== Requirement ==
Your copy should repeat the data that follows exactly and contain no image.

== Dataset records ==

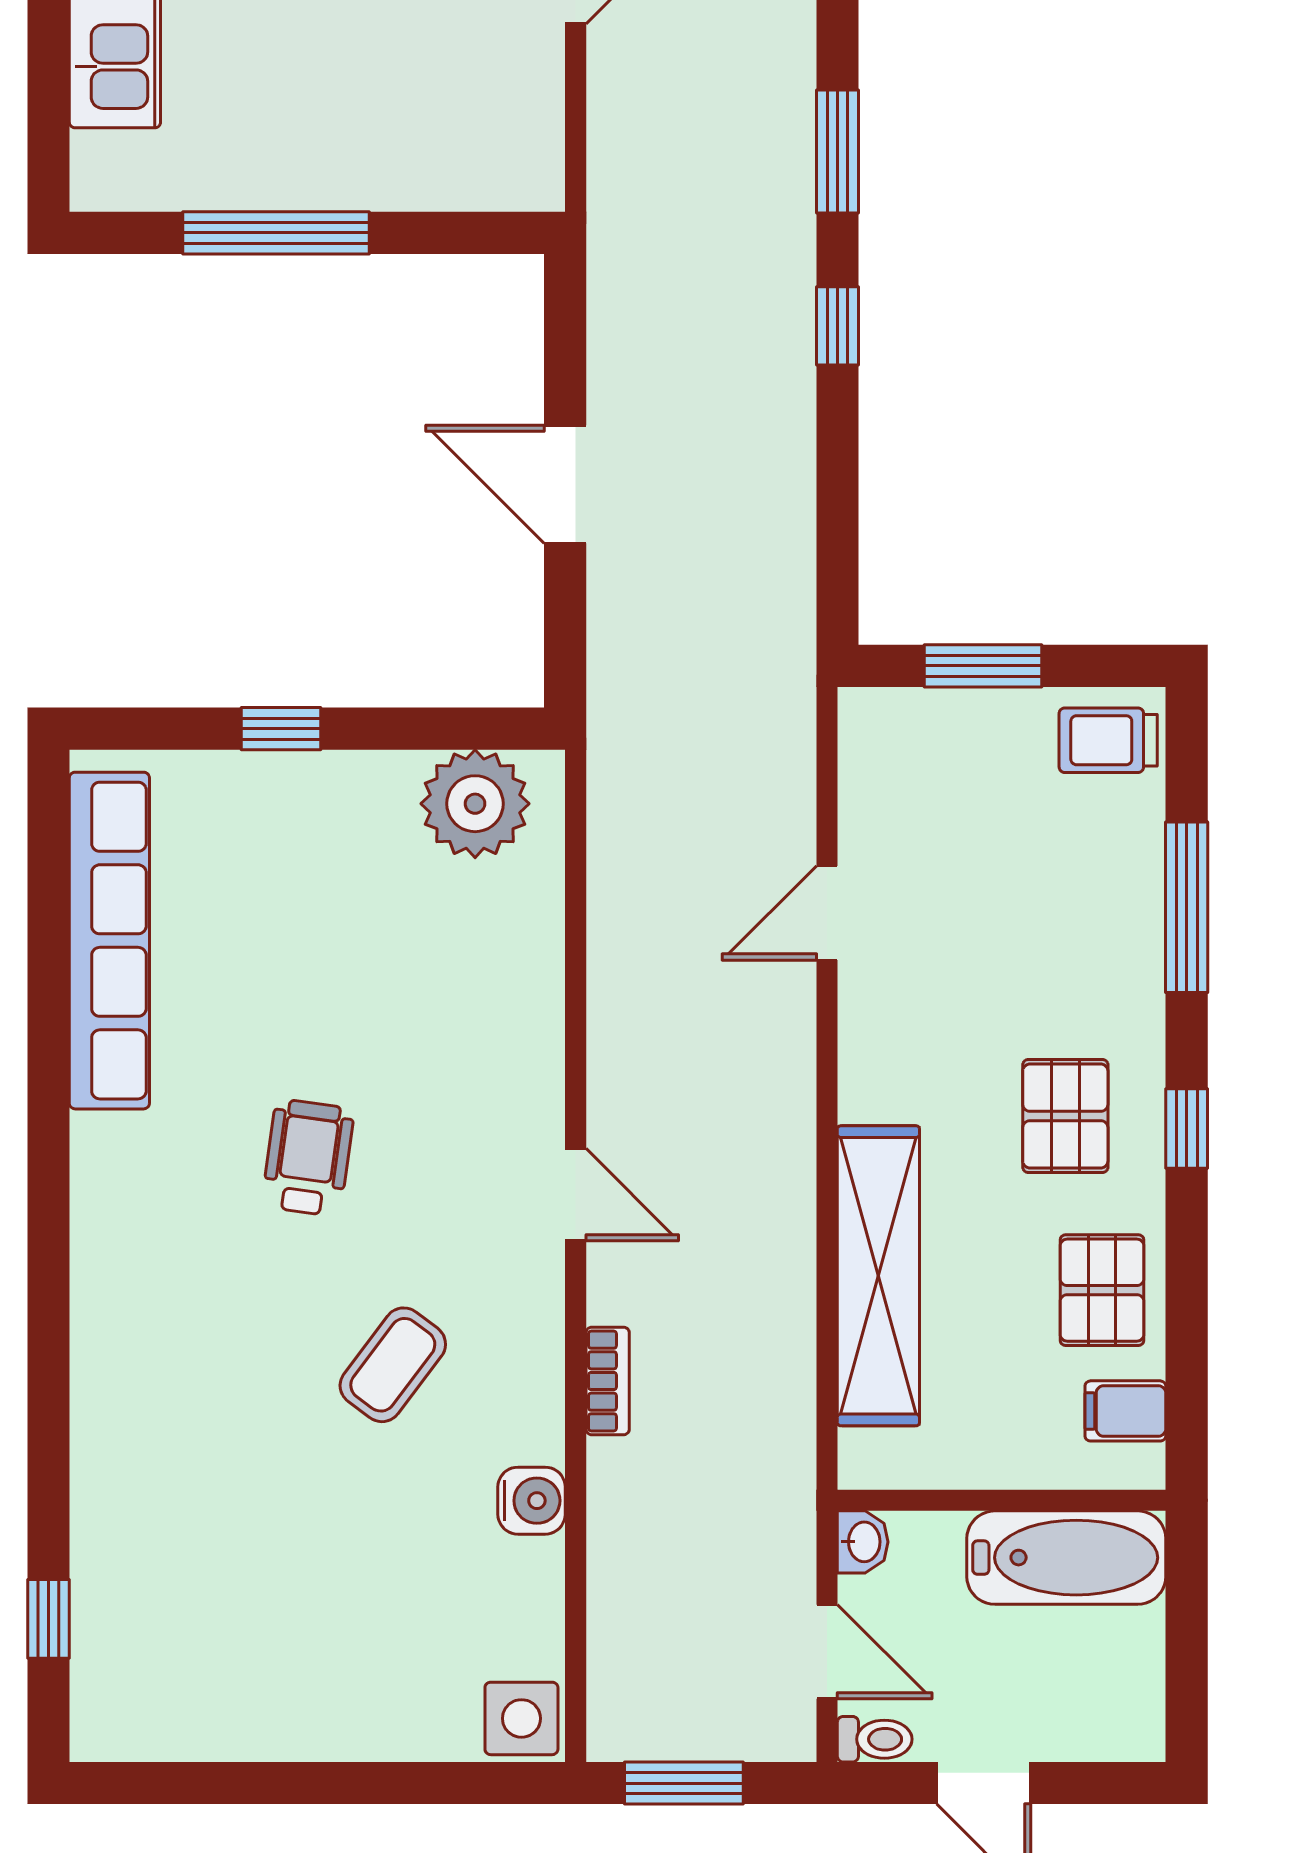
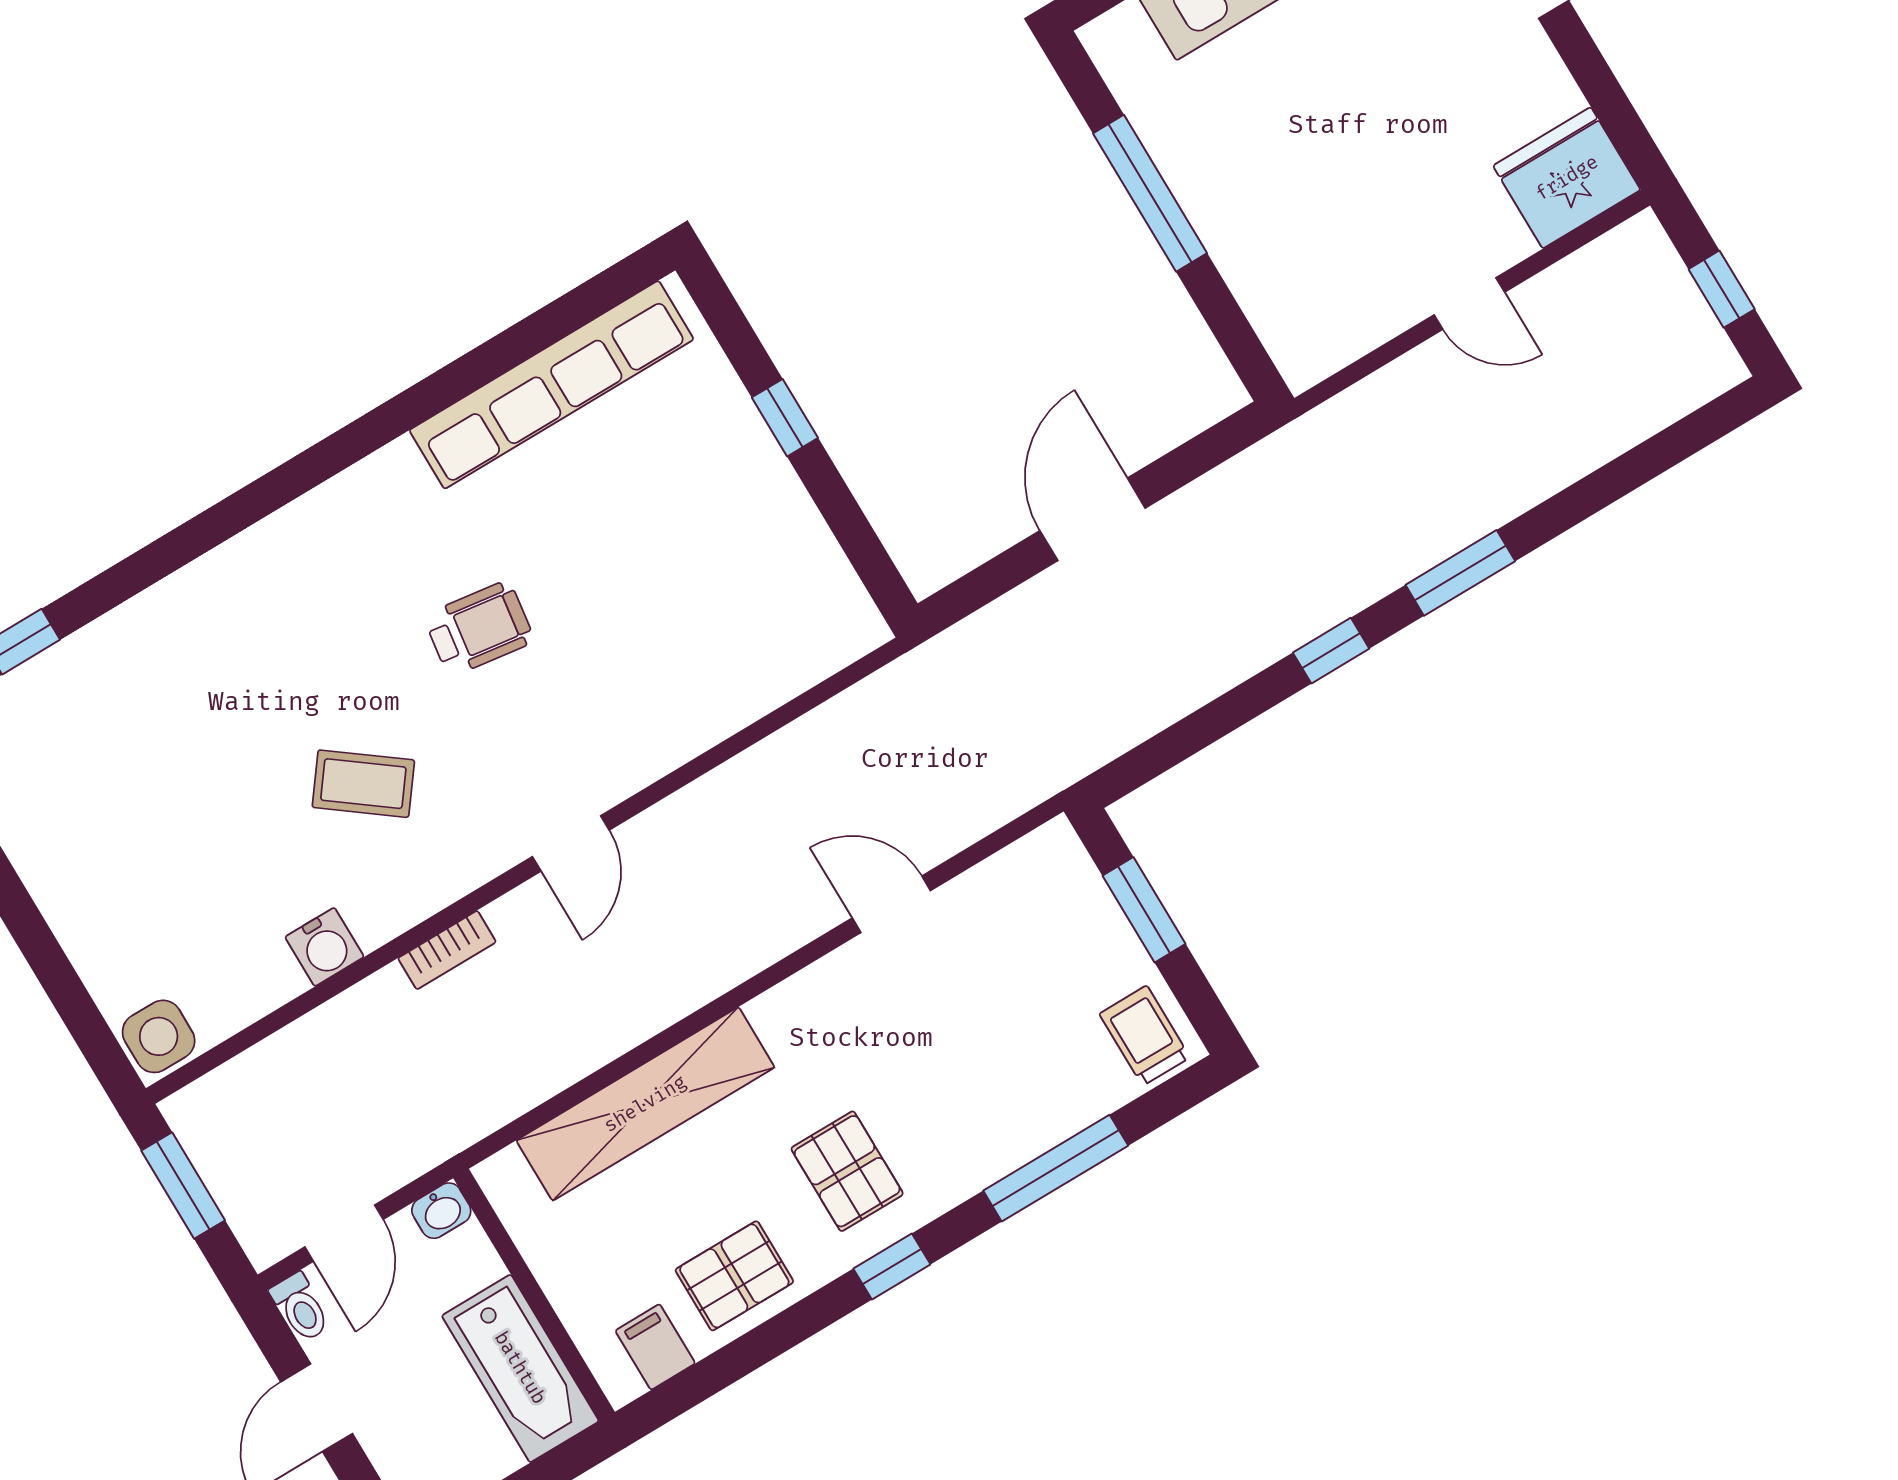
plant: (475, 804) -> (816, 595), removed
pallet: (1065, 1116) -> (847, 1171), turned 90

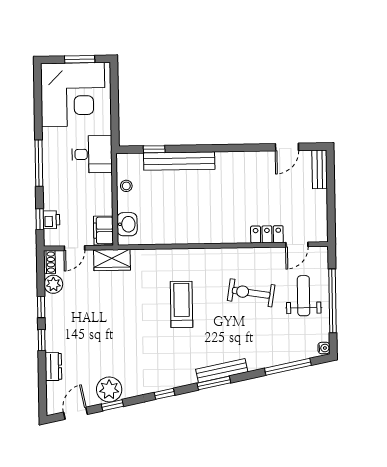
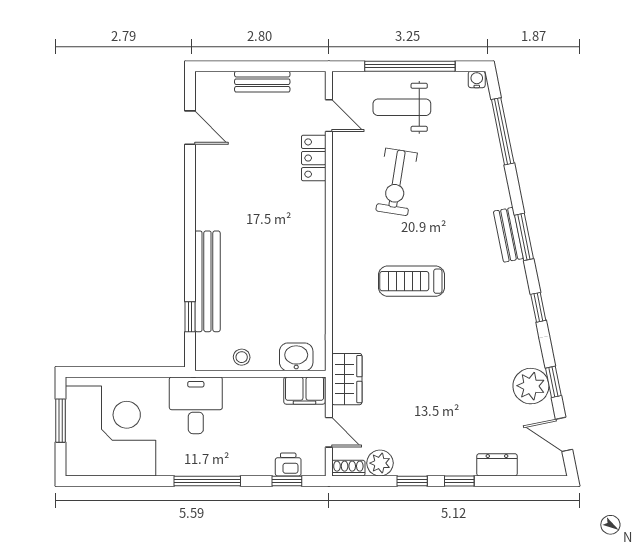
bench: (320, 169) -> (262, 82), moved
bench: (222, 371) -> (508, 235), width x0.73

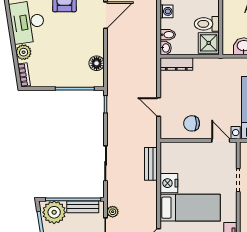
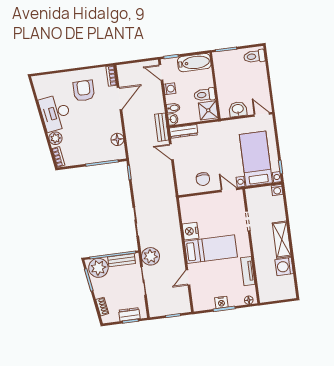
door: (159, 107) -> (171, 152), moved
chair: (192, 123) -> (203, 179), turned -90
bench: (151, 164) -> (162, 127), moved
plant: (113, 212) -> (151, 256), width x1.88, depth x1.88

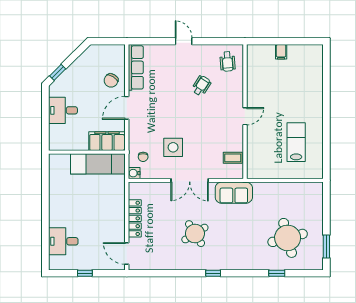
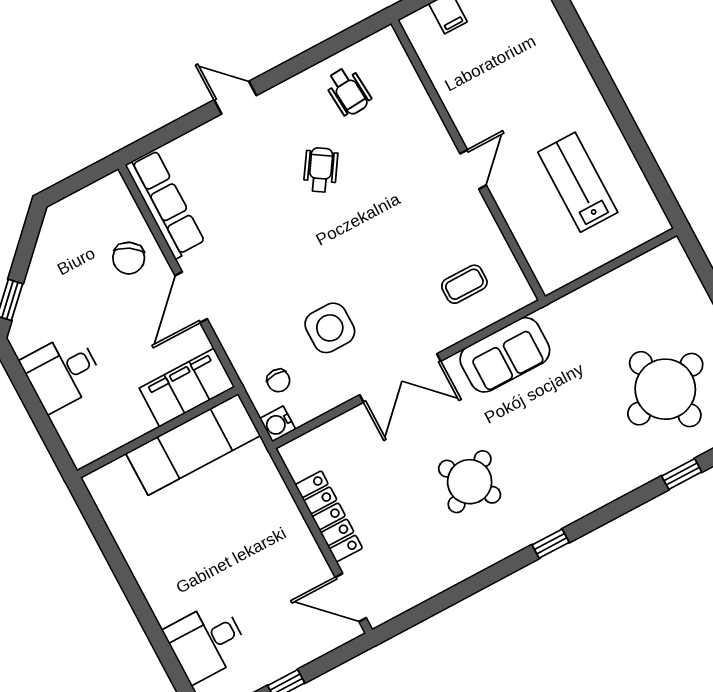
wall: (245, 112) -> (468, 160), moved
door: (245, 116) -> (473, 169), moved

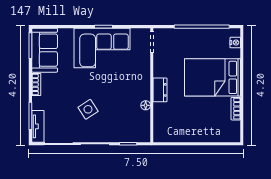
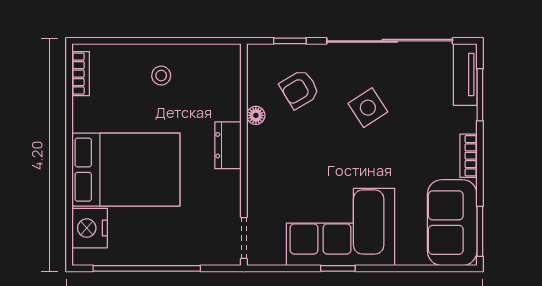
nightstand: (235, 43) -> (90, 228), width x1.89, depth x1.79
bookcase: (236, 109) -> (81, 74), moved
armchair: (123, 119) -> (299, 89), added
stool: (194, 126) -> (161, 76), added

== Answer to this task ==
plant: (475, 804) -> (816, 595), removed
pallet: (1065, 1116) -> (847, 1171), turned 90

bench: (320, 169) -> (262, 82), moved
bench: (222, 371) -> (508, 235), width x0.73

door: (159, 107) -> (171, 152), moved
chair: (192, 123) -> (203, 179), turned -90
bench: (151, 164) -> (162, 127), moved
plant: (113, 212) -> (151, 256), width x1.88, depth x1.88

wall: (245, 112) -> (468, 160), moved
door: (245, 116) -> (473, 169), moved

nightstand: (235, 43) -> (90, 228), width x1.89, depth x1.79
bookcase: (236, 109) -> (81, 74), moved
armchair: (123, 119) -> (299, 89), added
stool: (194, 126) -> (161, 76), added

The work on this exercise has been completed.